→ **REQUIRED WORK**
The lines you return must be all those in the data that hold the string "turned".

(Beginning of RECORDS FOR THIS TASK)

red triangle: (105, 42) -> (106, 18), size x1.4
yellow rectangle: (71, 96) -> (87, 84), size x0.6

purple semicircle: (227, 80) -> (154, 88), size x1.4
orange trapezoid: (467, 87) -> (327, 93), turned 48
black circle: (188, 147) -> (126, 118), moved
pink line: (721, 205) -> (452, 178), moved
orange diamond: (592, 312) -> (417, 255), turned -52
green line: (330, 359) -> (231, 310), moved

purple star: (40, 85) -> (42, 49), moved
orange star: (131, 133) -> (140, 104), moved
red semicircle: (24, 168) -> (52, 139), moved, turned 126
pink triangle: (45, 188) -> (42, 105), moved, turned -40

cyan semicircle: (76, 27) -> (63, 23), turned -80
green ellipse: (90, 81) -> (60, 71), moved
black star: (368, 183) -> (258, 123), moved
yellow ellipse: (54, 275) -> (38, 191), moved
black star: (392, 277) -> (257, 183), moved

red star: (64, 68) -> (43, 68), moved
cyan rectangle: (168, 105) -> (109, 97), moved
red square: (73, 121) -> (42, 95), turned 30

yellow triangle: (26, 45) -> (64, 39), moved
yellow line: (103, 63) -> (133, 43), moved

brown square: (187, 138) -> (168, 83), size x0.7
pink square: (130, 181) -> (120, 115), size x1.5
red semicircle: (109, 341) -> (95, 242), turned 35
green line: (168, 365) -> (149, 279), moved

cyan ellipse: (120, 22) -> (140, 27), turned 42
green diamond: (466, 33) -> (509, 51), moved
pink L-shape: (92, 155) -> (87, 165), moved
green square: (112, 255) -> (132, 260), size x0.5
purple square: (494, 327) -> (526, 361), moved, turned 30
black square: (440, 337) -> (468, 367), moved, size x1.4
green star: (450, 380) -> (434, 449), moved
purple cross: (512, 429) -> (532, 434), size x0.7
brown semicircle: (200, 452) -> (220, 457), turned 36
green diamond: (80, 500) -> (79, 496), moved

(End of RECORDS FOR THIS TASK)

→ **WRITTEN ANSWER**
orange trapezoid: (467, 87) -> (327, 93), turned 48
orange diamond: (592, 312) -> (417, 255), turned -52
red semicircle: (24, 168) -> (52, 139), moved, turned 126
pink triangle: (45, 188) -> (42, 105), moved, turned -40
cyan semicircle: (76, 27) -> (63, 23), turned -80
red square: (73, 121) -> (42, 95), turned 30
red semicircle: (109, 341) -> (95, 242), turned 35
cyan ellipse: (120, 22) -> (140, 27), turned 42
purple square: (494, 327) -> (526, 361), moved, turned 30
brown semicircle: (200, 452) -> (220, 457), turned 36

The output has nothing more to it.